» Records shown
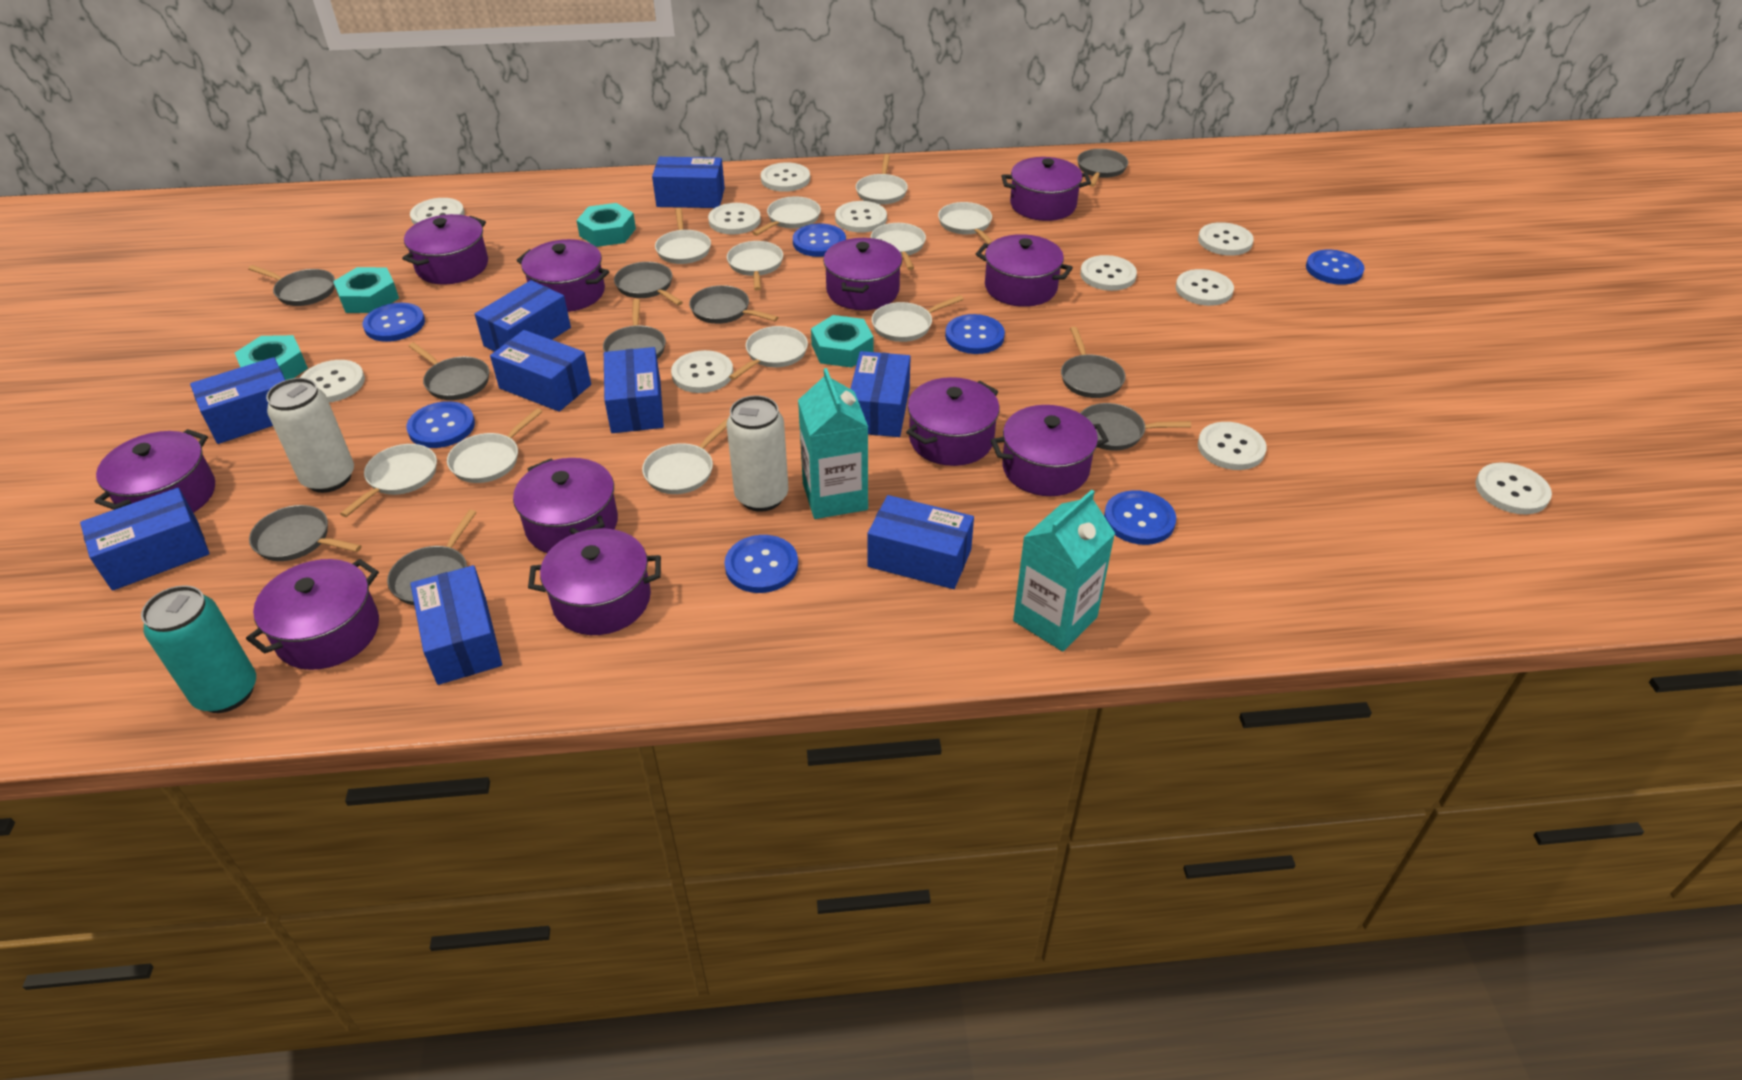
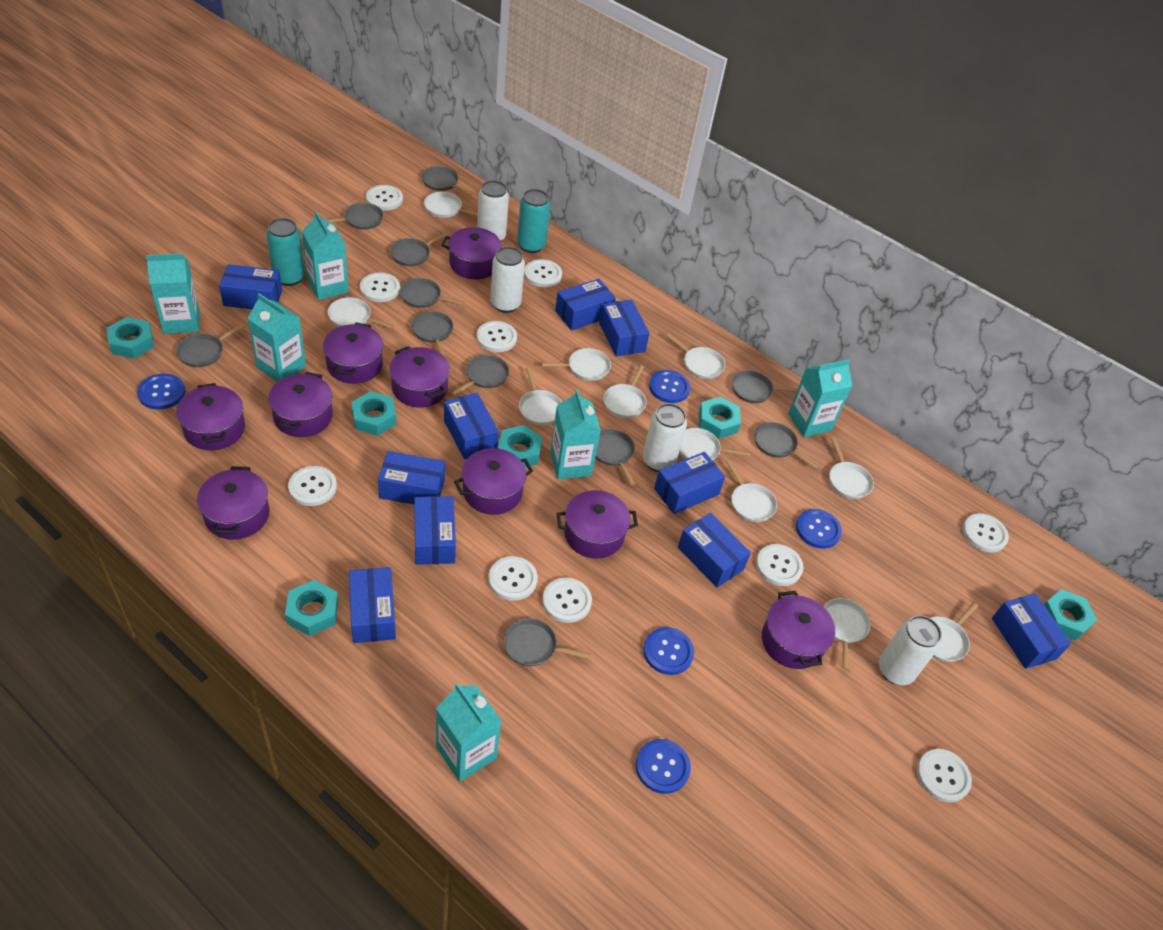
blue box: 9 -> 10
blue button: 7 -> 5
grey pan: 10 -> 11
purple pot: 11 -> 9
turquoise can: 1 -> 2
turquoise carton: 2 -> 6
turquoise nut: 4 -> 6
white button: 11 -> 10
white can: 2 -> 4

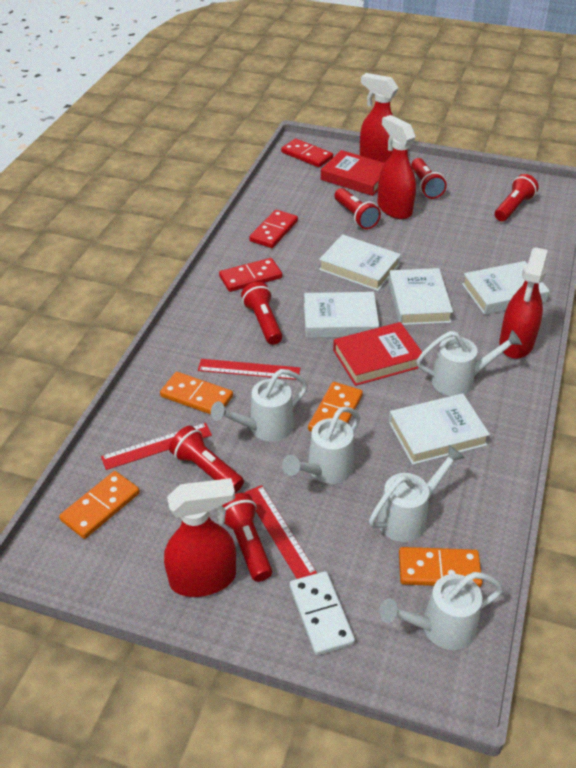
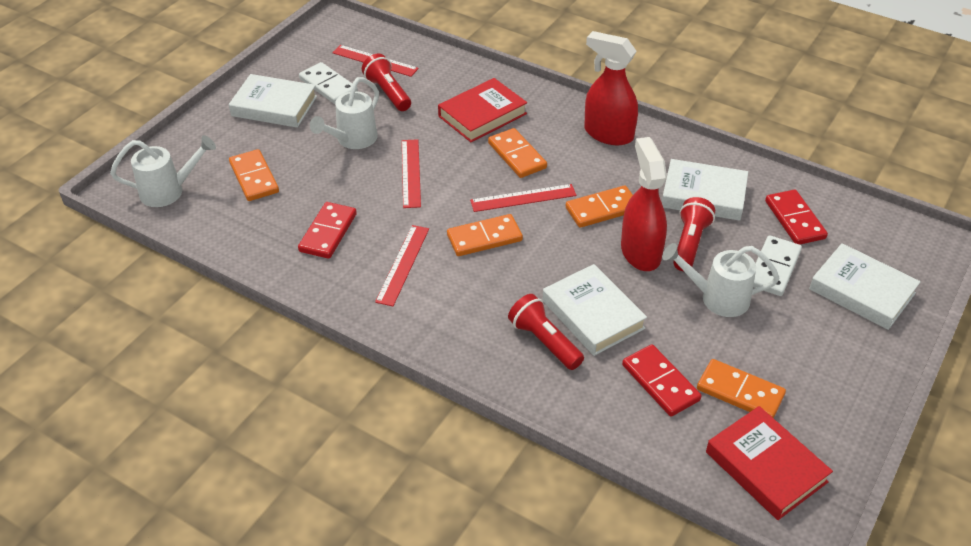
orange domino: 4 -> 5
red flashlight: 6 -> 3
red ruler: 3 -> 4
red spray bottle: 4 -> 2
white book: 5 -> 4
white domino: 1 -> 2
white watering can: 5 -> 3

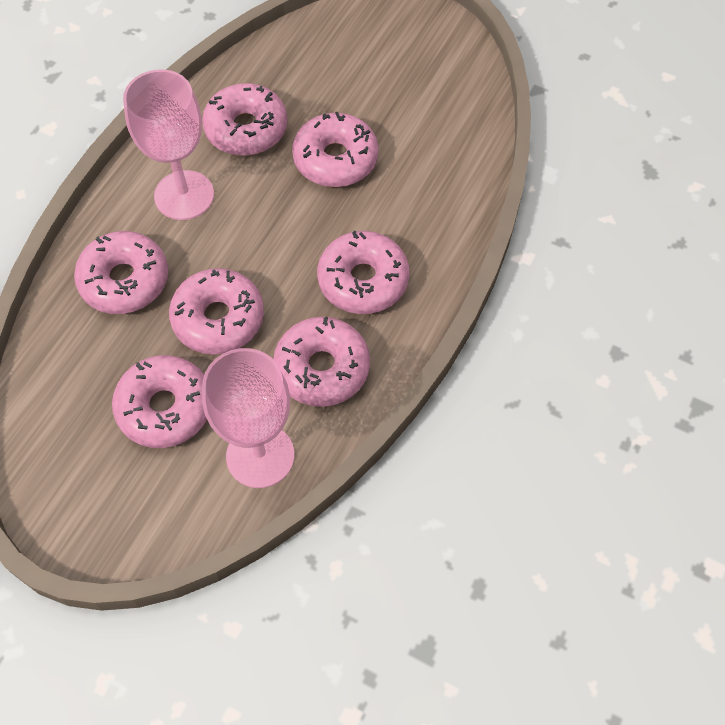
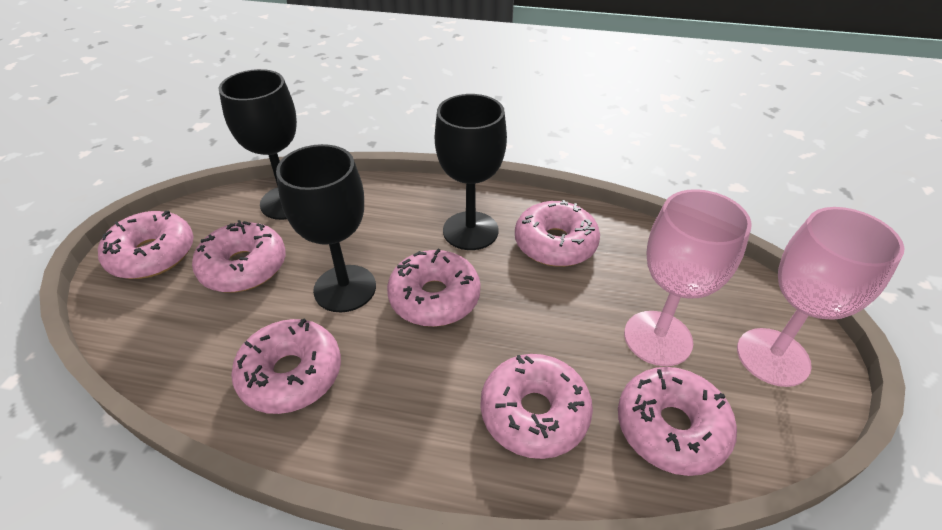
black goblet: 0 -> 3

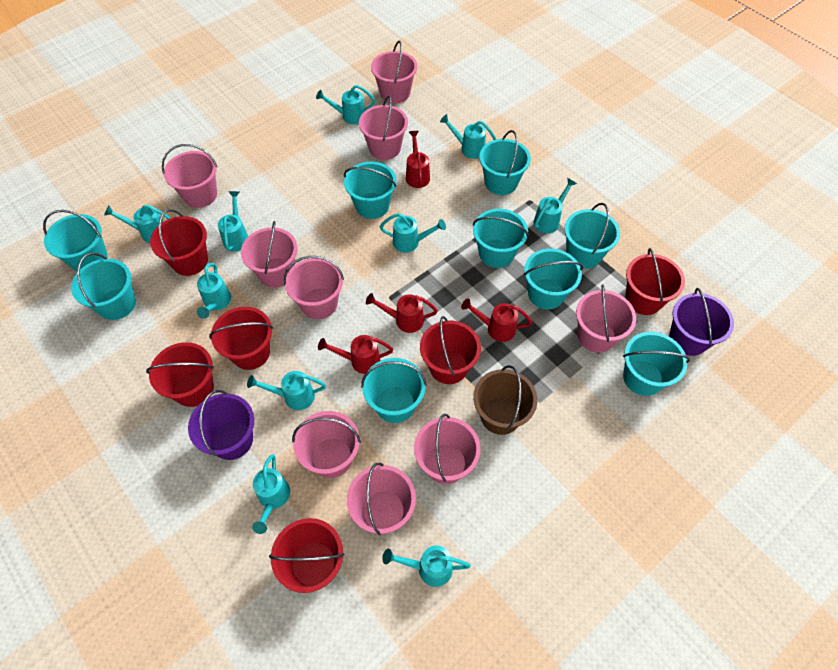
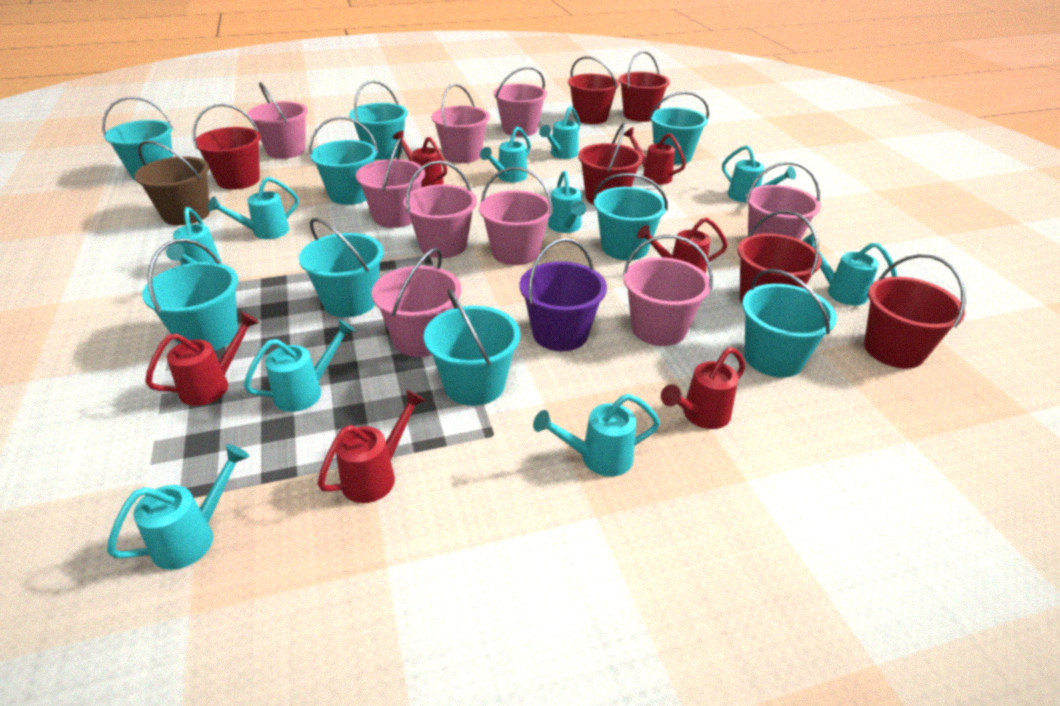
purple bucket: 2 -> 1
red watering can: 4 -> 6

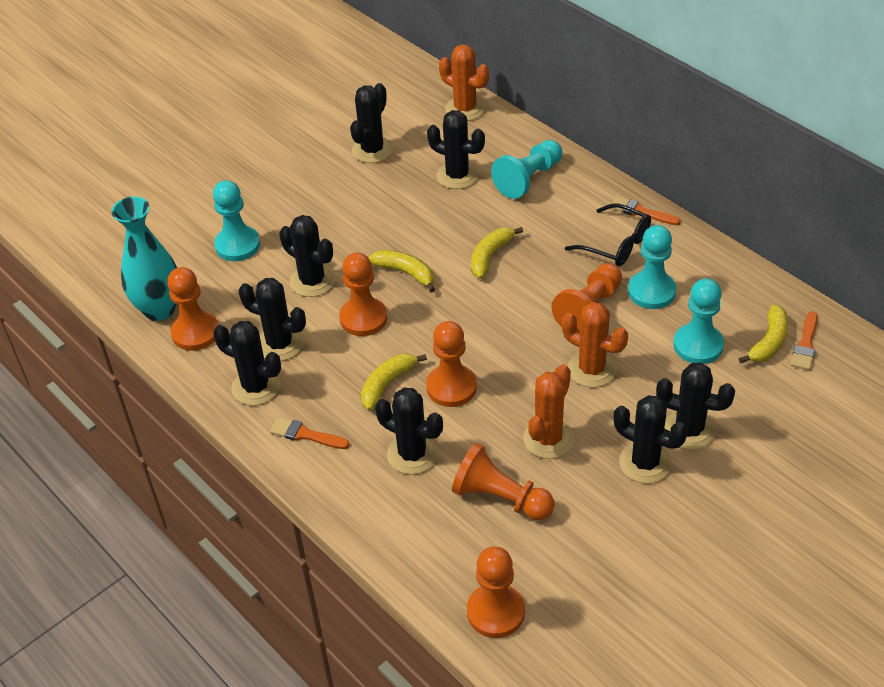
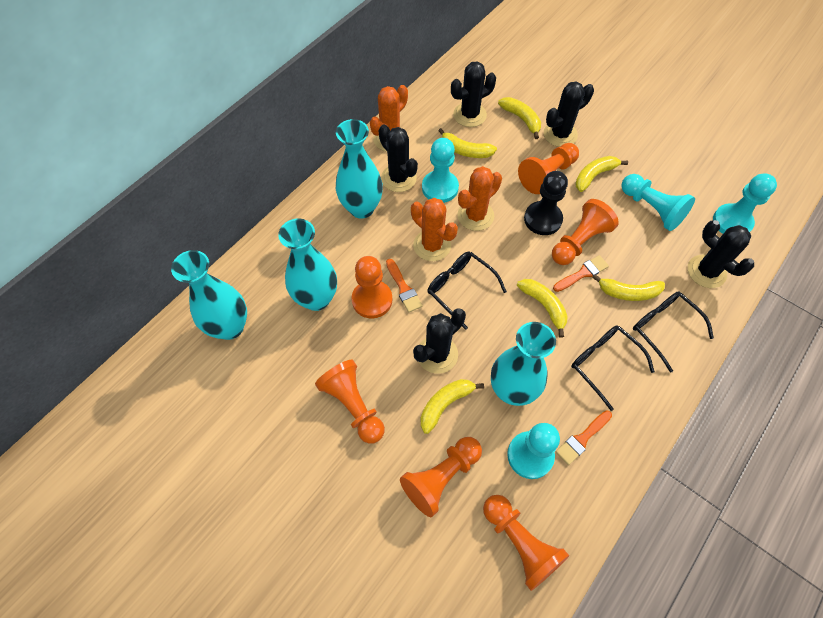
black cactus: 8 -> 5
black glasses: 1 -> 3
black pawn: 0 -> 1
turquoise vase: 1 -> 4
yellow banana: 4 -> 6

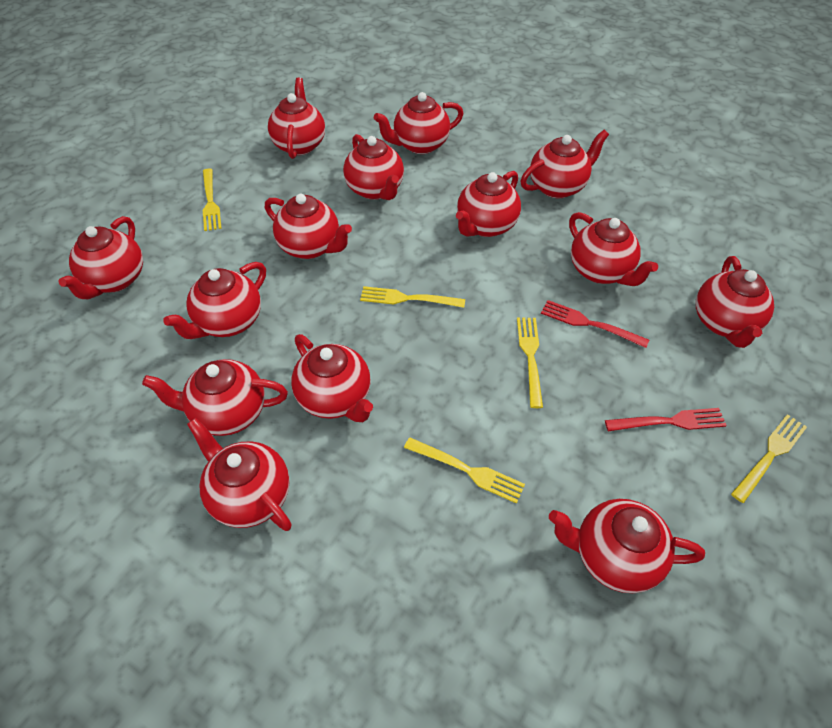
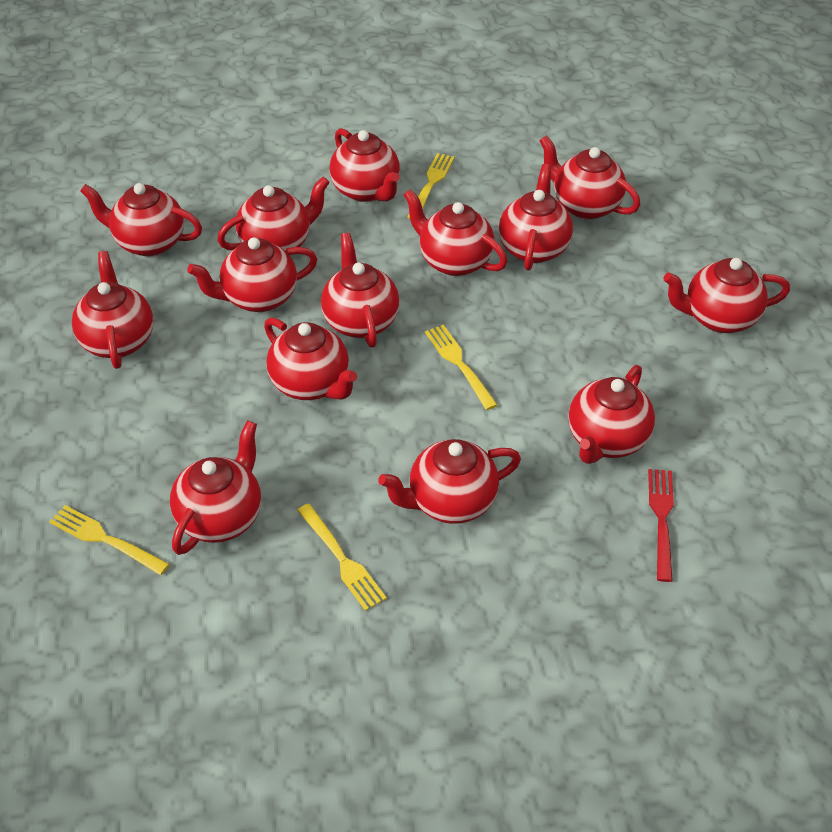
red fork: 2 -> 1
yellow fork: 5 -> 4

» What you have to do
None of the pictures should be copied, but every record above must be returned exactly.

» Solved problem
blue box: 9 -> 10
blue button: 7 -> 5
grey pan: 10 -> 11
purple pot: 11 -> 9
turquoise can: 1 -> 2
turquoise carton: 2 -> 6
turquoise nut: 4 -> 6
white button: 11 -> 10
white can: 2 -> 4

orange domino: 4 -> 5
red flashlight: 6 -> 3
red ruler: 3 -> 4
red spray bottle: 4 -> 2
white book: 5 -> 4
white domino: 1 -> 2
white watering can: 5 -> 3

black goblet: 0 -> 3

purple bucket: 2 -> 1
red watering can: 4 -> 6

black cactus: 8 -> 5
black glasses: 1 -> 3
black pawn: 0 -> 1
turquoise vase: 1 -> 4
yellow banana: 4 -> 6

red fork: 2 -> 1
yellow fork: 5 -> 4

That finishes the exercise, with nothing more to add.